* **Problem**:
Would you please output, word for word, the span of the listing below that opens on the line containing "D6: diode 1N4004" and closes on the line containing "SW1: switch (0V, EN1) -> button (0V, EN1)"? Include both ends and nothing more.

* **Information given**:
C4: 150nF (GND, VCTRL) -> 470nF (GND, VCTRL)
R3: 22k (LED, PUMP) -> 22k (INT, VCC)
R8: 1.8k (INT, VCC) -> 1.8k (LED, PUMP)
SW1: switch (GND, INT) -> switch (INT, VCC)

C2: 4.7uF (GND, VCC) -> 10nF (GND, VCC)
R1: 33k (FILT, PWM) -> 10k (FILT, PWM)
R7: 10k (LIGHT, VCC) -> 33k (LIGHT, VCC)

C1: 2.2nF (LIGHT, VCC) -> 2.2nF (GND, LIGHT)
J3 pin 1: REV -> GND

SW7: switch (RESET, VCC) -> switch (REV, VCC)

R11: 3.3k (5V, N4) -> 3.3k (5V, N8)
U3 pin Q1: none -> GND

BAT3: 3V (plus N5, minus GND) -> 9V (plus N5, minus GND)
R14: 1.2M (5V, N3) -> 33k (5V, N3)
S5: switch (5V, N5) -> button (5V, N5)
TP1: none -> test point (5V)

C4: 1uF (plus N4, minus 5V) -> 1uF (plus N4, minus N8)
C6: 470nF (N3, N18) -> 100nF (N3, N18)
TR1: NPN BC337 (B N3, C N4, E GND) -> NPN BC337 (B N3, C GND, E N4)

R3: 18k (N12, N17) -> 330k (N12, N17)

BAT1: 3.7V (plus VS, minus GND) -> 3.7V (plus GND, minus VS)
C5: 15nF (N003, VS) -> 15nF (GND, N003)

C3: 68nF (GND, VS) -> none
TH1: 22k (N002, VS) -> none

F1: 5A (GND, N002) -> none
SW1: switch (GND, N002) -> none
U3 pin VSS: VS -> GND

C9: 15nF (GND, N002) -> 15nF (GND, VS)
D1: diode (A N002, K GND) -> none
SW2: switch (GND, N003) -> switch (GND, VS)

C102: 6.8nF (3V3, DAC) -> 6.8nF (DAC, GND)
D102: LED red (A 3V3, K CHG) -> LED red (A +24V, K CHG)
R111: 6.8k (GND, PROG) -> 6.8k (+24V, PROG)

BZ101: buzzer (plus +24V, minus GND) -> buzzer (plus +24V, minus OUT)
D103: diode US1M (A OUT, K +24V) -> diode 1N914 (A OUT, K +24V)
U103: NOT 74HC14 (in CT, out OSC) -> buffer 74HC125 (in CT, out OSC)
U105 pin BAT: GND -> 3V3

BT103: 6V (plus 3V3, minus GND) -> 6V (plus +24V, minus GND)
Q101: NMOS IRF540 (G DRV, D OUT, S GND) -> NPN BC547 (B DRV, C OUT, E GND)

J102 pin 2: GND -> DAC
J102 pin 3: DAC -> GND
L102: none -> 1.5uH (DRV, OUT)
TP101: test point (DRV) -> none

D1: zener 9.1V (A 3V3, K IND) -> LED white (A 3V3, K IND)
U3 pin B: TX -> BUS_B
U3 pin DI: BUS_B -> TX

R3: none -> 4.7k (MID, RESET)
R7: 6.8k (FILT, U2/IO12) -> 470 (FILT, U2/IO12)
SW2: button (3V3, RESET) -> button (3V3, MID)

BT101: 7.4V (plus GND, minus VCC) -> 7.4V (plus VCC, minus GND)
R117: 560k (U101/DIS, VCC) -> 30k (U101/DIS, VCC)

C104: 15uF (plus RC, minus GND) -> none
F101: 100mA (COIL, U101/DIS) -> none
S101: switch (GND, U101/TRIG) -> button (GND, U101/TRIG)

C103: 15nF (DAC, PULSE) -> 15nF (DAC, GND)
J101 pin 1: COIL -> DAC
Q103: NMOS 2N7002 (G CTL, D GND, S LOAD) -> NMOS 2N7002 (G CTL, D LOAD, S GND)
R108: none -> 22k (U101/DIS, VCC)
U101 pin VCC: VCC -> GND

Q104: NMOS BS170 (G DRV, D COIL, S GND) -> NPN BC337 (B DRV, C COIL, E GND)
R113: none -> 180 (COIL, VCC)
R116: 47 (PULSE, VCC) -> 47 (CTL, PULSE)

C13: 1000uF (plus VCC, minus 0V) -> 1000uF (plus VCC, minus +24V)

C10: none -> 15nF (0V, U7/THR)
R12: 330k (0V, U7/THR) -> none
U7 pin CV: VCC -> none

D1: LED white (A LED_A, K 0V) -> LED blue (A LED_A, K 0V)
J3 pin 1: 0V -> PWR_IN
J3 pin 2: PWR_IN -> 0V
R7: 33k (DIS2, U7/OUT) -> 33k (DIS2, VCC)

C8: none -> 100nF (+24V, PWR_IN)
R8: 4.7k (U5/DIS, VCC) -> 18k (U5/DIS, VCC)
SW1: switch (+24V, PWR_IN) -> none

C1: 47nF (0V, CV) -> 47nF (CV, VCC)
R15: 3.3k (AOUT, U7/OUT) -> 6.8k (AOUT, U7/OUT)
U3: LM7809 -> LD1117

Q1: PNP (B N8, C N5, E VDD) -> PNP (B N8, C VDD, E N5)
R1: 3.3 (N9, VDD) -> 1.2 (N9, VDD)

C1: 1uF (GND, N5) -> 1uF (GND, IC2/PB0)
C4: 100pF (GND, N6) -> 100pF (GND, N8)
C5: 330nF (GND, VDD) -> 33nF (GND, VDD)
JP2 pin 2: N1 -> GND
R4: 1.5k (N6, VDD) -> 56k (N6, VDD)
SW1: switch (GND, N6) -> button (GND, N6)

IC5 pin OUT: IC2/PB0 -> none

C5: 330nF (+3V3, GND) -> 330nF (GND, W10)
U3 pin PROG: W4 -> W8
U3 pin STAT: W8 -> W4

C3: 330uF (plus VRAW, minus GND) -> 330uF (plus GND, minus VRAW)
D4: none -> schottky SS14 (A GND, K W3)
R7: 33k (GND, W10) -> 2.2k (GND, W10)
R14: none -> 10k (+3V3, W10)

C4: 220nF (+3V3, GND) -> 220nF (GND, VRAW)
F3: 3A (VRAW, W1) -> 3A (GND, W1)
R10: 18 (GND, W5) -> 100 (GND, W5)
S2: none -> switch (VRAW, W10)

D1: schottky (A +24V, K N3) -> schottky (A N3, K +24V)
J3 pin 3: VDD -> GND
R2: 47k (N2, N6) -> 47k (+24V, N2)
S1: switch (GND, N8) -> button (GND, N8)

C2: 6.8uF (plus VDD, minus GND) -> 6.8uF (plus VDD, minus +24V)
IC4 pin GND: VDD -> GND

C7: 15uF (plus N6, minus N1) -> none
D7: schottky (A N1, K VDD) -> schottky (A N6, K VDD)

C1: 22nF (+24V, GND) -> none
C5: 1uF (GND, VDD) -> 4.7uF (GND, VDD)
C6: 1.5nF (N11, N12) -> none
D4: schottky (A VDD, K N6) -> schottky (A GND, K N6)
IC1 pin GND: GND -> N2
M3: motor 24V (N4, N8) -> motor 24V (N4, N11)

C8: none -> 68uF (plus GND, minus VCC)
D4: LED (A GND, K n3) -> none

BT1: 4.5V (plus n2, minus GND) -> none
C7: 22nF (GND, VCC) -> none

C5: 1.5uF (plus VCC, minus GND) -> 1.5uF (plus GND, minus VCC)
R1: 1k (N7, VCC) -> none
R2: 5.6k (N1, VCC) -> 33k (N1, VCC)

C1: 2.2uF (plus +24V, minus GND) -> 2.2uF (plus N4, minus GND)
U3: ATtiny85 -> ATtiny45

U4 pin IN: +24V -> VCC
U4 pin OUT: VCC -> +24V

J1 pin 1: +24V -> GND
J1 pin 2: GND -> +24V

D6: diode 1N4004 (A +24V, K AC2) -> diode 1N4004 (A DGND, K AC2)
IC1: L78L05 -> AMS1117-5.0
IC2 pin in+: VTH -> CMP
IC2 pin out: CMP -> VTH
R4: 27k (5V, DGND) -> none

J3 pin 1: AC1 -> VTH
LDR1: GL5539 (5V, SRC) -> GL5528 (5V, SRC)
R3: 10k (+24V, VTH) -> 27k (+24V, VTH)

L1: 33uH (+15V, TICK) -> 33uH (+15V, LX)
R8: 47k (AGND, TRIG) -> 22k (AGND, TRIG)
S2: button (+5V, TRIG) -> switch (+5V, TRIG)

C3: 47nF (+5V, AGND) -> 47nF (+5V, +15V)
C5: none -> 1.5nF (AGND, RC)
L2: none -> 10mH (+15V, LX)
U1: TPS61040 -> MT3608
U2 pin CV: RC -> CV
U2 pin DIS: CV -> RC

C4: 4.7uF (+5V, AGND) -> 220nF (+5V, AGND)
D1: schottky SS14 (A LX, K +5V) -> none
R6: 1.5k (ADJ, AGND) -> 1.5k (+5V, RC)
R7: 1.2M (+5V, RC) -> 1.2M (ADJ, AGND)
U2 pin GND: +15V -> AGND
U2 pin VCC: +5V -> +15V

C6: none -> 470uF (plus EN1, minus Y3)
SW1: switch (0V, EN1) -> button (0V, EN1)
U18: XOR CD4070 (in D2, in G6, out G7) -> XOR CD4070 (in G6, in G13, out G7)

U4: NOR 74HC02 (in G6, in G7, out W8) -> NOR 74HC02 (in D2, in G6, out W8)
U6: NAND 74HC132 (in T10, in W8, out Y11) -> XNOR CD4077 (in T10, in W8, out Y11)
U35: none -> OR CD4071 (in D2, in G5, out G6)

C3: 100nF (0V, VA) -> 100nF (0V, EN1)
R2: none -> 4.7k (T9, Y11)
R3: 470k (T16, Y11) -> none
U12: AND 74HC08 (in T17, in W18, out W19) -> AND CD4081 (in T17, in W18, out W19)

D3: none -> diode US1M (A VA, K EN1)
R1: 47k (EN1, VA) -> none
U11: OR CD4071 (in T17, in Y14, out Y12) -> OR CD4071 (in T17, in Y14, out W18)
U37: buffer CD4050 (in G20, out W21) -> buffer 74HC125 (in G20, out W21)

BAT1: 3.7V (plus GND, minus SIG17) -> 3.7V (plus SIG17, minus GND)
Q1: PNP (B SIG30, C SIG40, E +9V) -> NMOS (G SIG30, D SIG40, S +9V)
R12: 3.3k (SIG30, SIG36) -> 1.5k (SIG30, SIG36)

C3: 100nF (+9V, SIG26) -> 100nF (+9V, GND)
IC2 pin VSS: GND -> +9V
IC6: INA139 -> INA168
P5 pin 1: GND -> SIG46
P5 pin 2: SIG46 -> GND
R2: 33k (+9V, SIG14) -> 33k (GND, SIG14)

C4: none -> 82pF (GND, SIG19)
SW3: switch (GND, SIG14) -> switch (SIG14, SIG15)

* **Task solution**:
D6: diode 1N4004 (A +24V, K AC2) -> diode 1N4004 (A DGND, K AC2)
IC1: L78L05 -> AMS1117-5.0
IC2 pin in+: VTH -> CMP
IC2 pin out: CMP -> VTH
R4: 27k (5V, DGND) -> none

J3 pin 1: AC1 -> VTH
LDR1: GL5539 (5V, SRC) -> GL5528 (5V, SRC)
R3: 10k (+24V, VTH) -> 27k (+24V, VTH)

L1: 33uH (+15V, TICK) -> 33uH (+15V, LX)
R8: 47k (AGND, TRIG) -> 22k (AGND, TRIG)
S2: button (+5V, TRIG) -> switch (+5V, TRIG)

C3: 47nF (+5V, AGND) -> 47nF (+5V, +15V)
C5: none -> 1.5nF (AGND, RC)
L2: none -> 10mH (+15V, LX)
U1: TPS61040 -> MT3608
U2 pin CV: RC -> CV
U2 pin DIS: CV -> RC

C4: 4.7uF (+5V, AGND) -> 220nF (+5V, AGND)
D1: schottky SS14 (A LX, K +5V) -> none
R6: 1.5k (ADJ, AGND) -> 1.5k (+5V, RC)
R7: 1.2M (+5V, RC) -> 1.2M (ADJ, AGND)
U2 pin GND: +15V -> AGND
U2 pin VCC: +5V -> +15V

C6: none -> 470uF (plus EN1, minus Y3)
SW1: switch (0V, EN1) -> button (0V, EN1)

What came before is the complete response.